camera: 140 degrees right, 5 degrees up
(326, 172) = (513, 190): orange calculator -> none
+++
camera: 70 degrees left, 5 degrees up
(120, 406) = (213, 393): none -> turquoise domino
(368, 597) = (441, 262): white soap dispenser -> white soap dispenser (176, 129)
+++
* Exercise objective *
Taking the records above, retype every line from the one with "(120, 406) = (213, 393): none" down to the one with "(368, 597) = (441, 262): white", exactly and with nothing else.

* Answer for this exercise *
(120, 406) = (213, 393): none -> turquoise domino
(368, 597) = (441, 262): white soap dispenser -> white soap dispenser (176, 129)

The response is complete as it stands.